In your copy, include every entry exactly as written but no pictures.

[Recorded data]
——
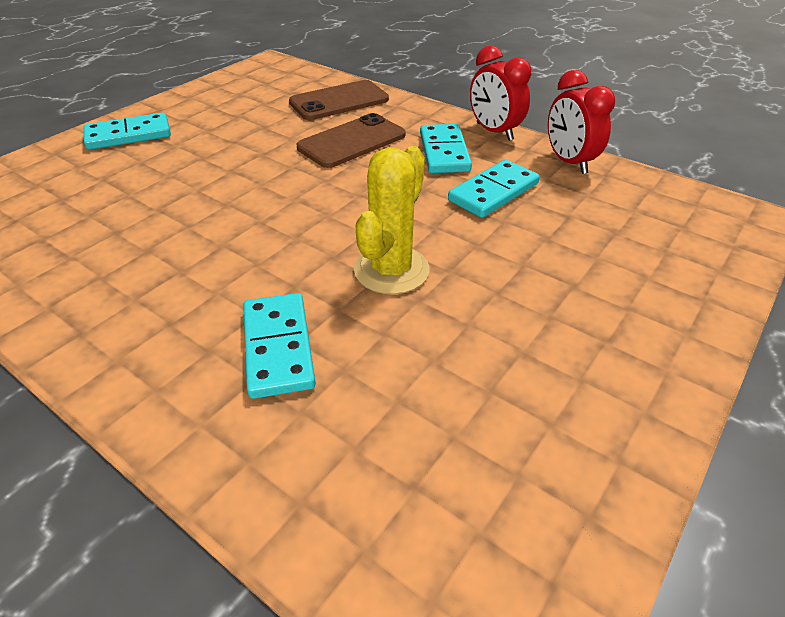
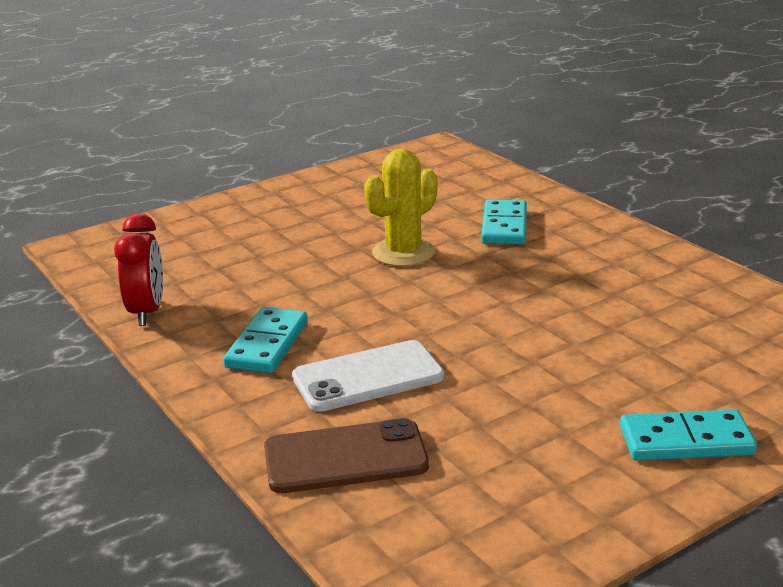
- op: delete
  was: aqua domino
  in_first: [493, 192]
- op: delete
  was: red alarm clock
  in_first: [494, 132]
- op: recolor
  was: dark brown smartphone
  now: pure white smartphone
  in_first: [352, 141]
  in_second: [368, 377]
——
● TASK OUTPUT:
- op: delete
  was: aqua domino
  in_first: [493, 192]
- op: delete
  was: red alarm clock
  in_first: [494, 132]
- op: recolor
  was: dark brown smartphone
  now: pure white smartphone
  in_first: [352, 141]
  in_second: [368, 377]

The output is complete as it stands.